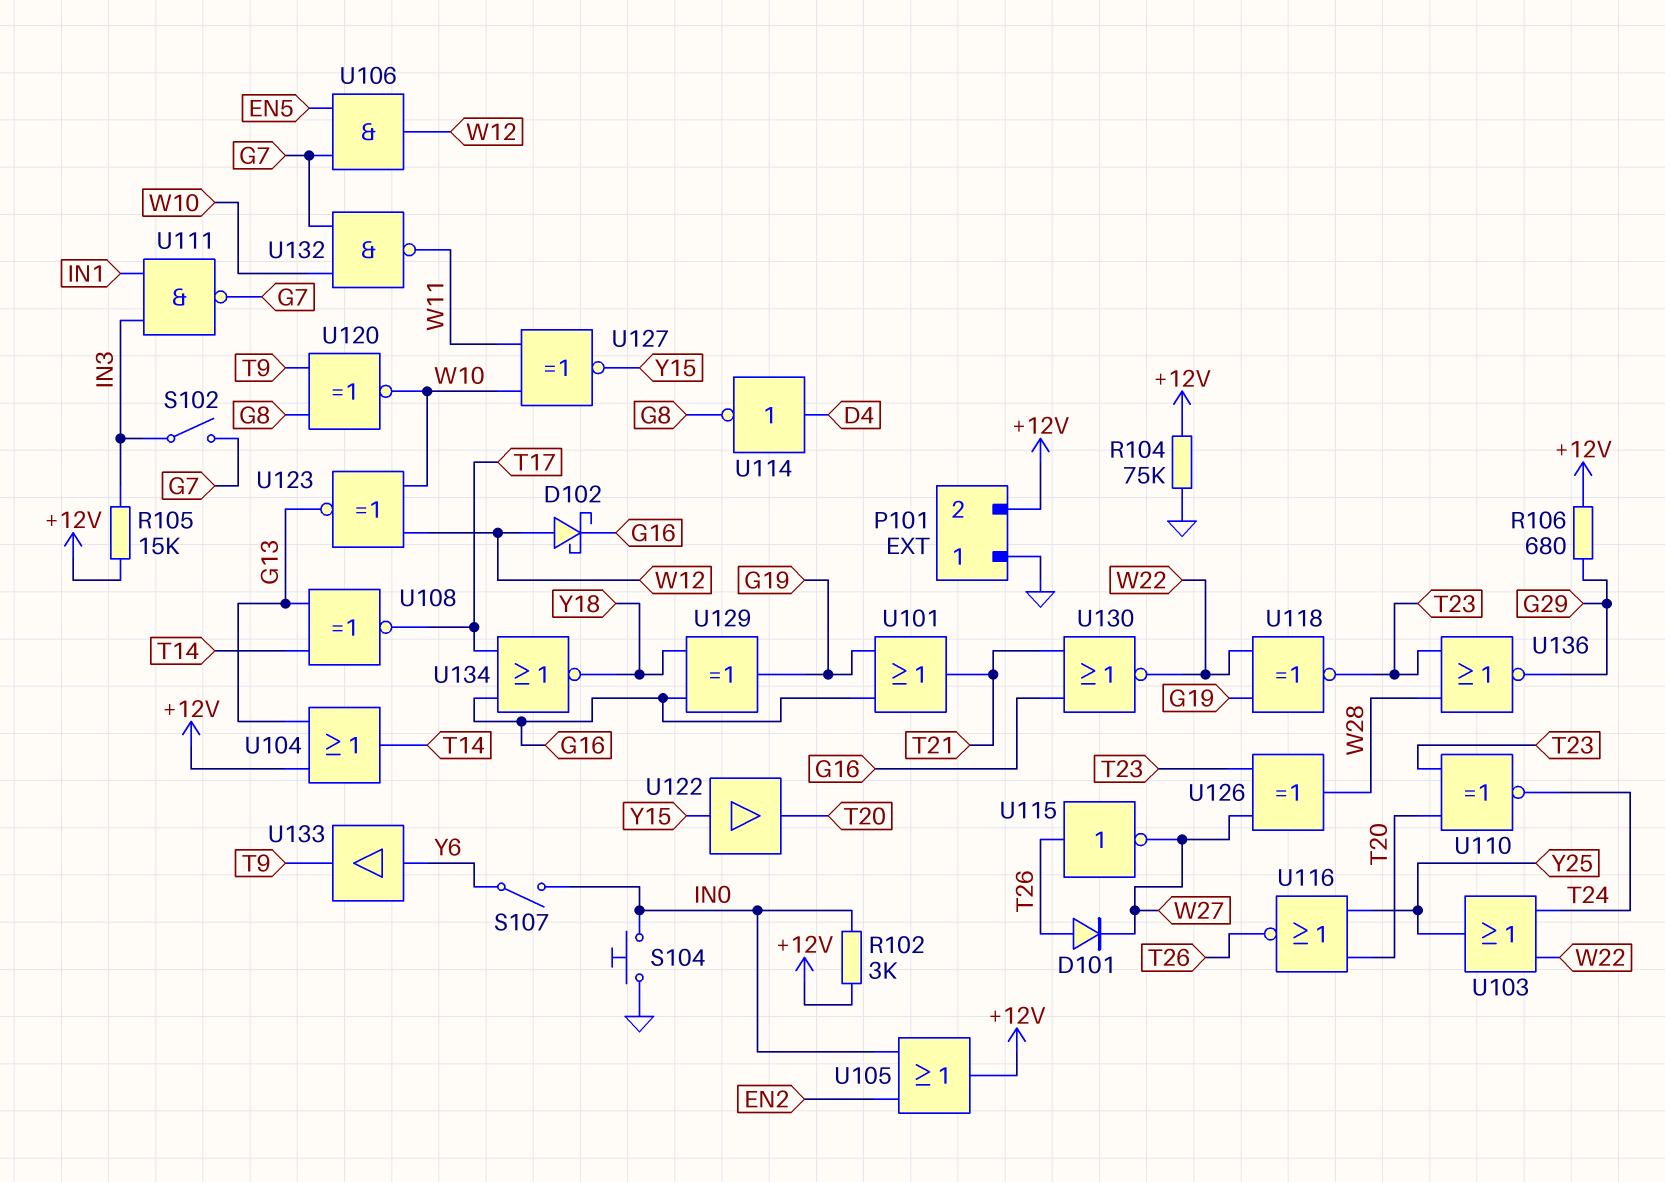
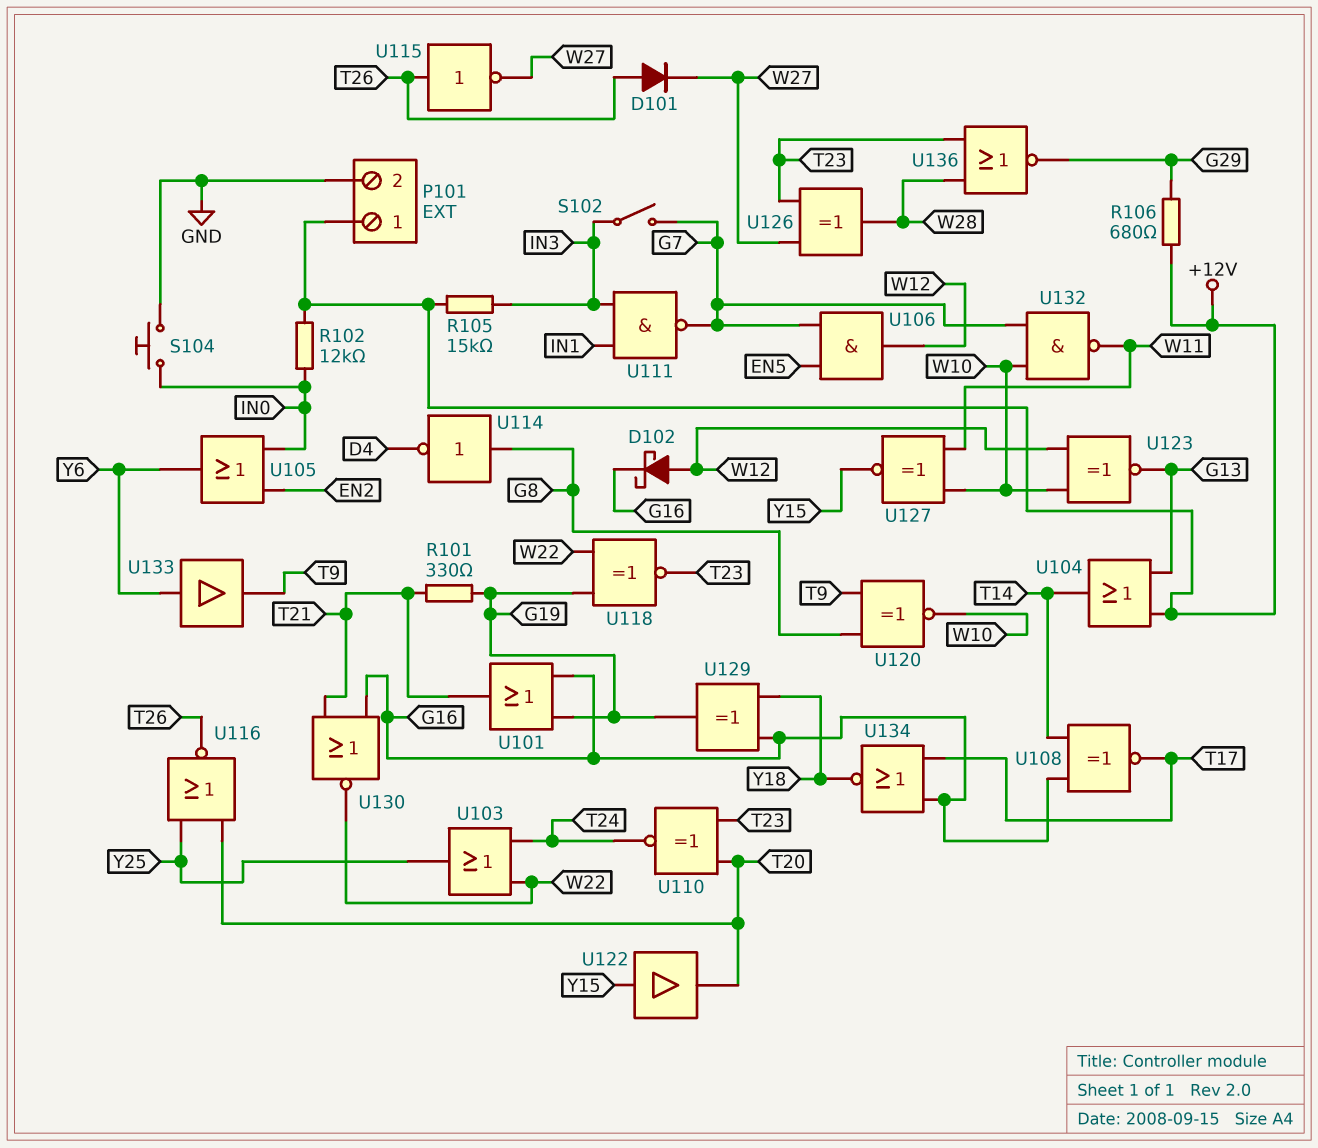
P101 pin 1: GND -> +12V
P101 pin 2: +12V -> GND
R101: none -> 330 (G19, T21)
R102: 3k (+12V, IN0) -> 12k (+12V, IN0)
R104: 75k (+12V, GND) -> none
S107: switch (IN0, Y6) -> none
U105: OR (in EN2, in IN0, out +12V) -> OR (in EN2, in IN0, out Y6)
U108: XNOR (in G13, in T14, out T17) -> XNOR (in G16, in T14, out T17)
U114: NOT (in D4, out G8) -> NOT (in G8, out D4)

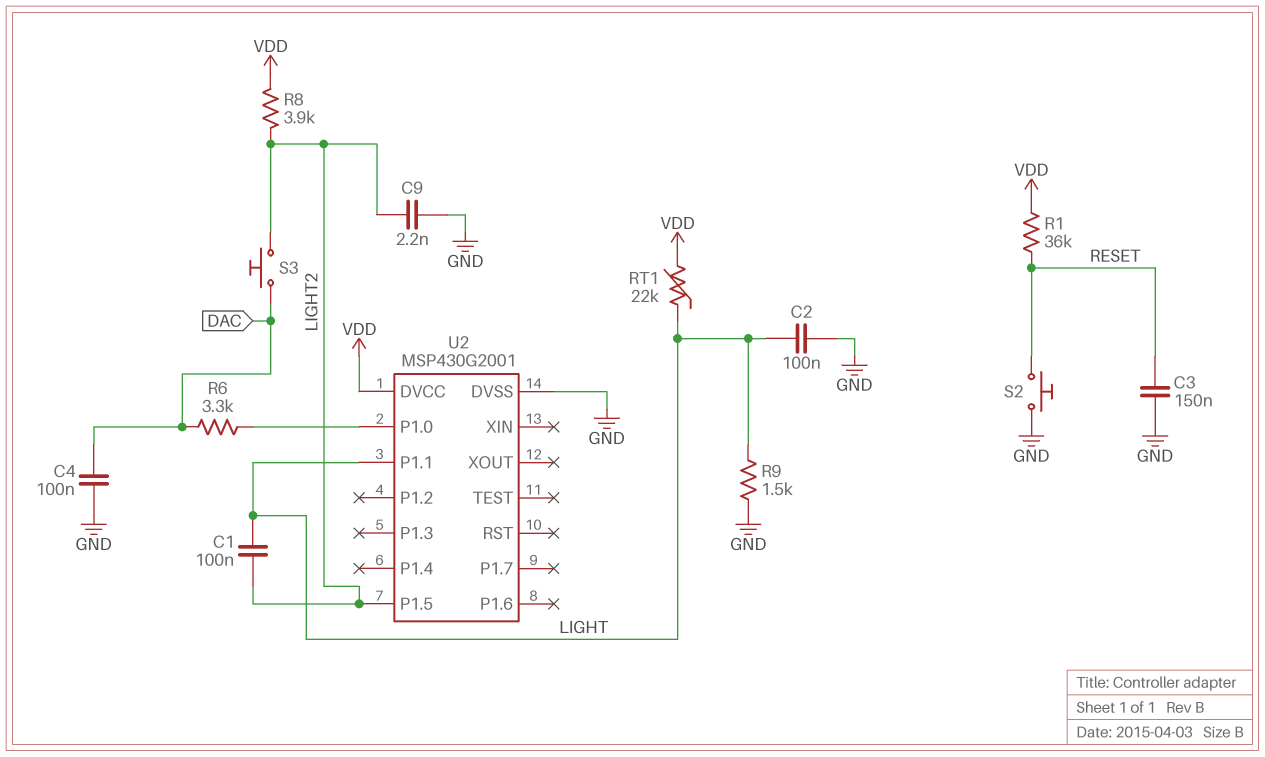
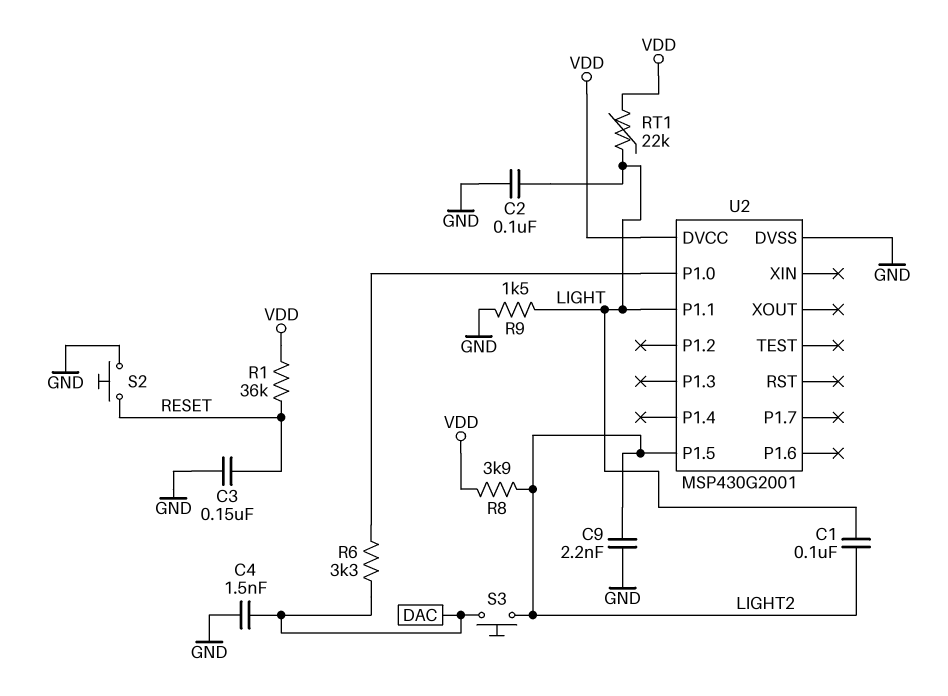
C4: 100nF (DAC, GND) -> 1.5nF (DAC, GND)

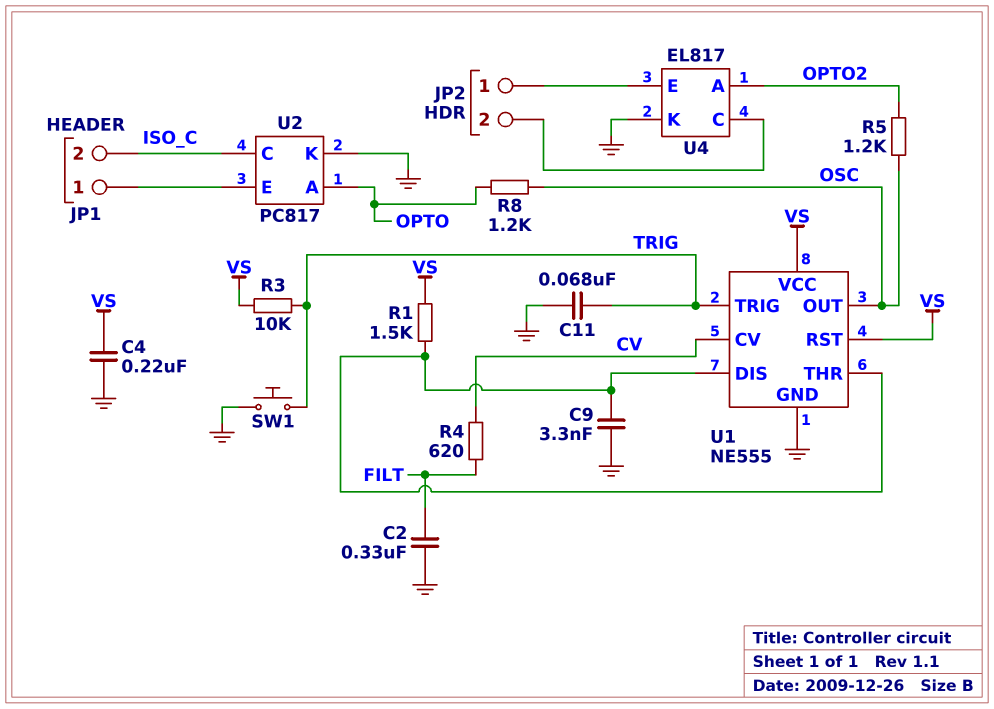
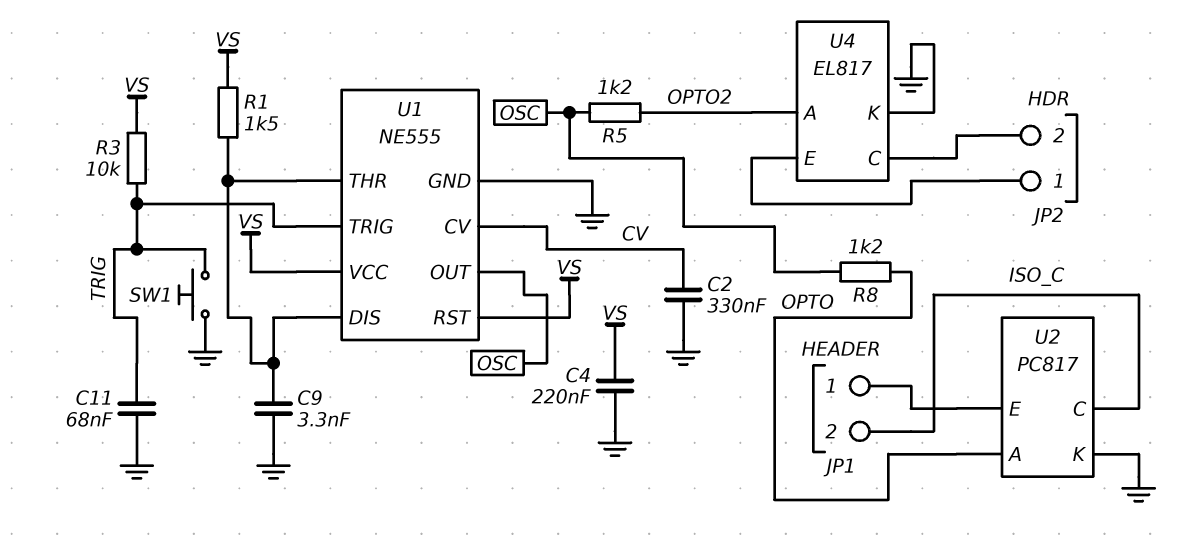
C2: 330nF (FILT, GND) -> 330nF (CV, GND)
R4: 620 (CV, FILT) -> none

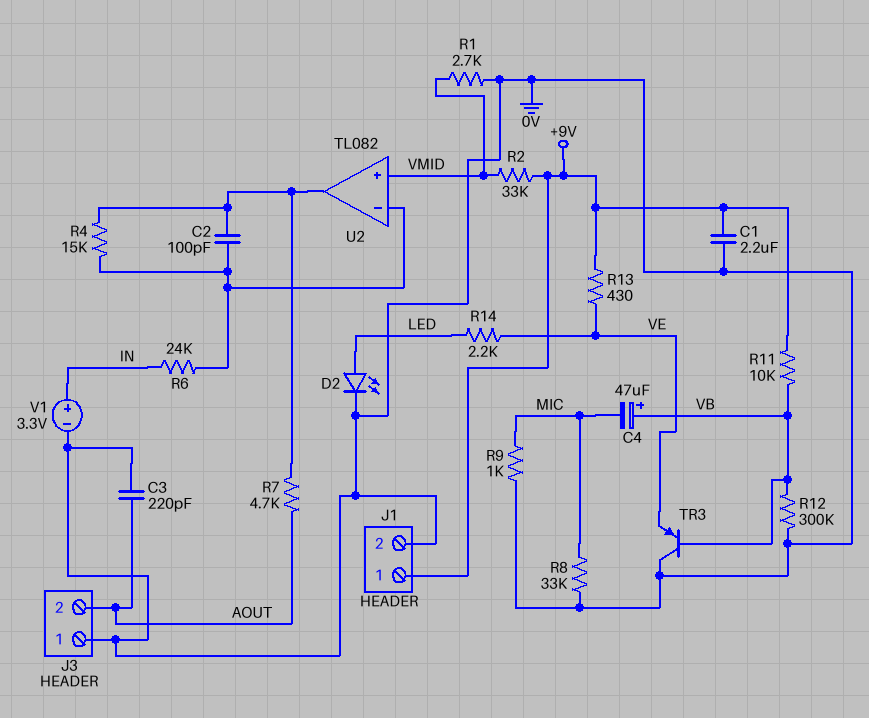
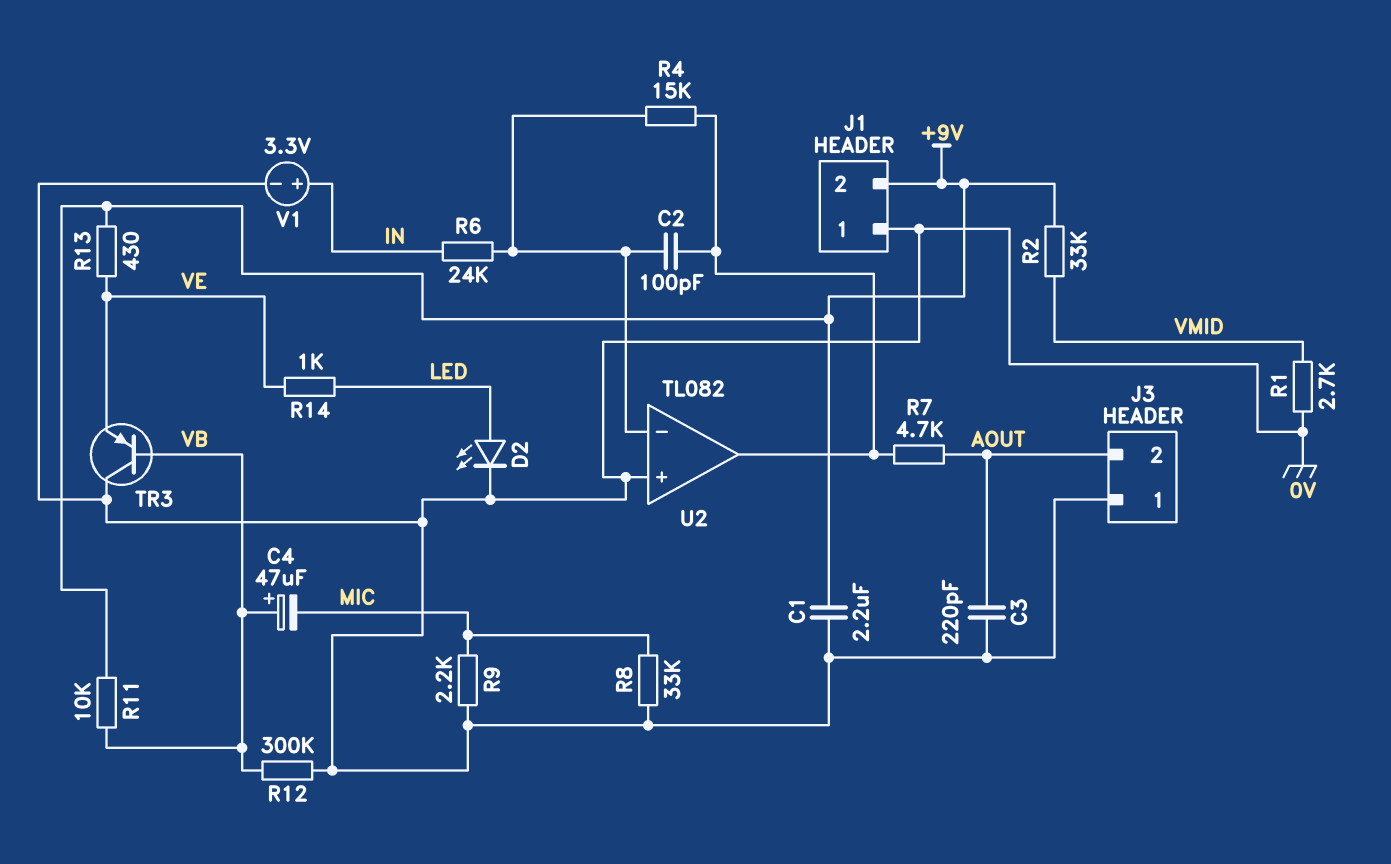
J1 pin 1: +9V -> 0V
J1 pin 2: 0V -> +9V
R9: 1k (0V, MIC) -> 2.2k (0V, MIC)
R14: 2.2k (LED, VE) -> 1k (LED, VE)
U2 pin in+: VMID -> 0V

Task requirements
Count up the lines containing "none" in the listing above, then write that number and stop.

Answer for this exercise
4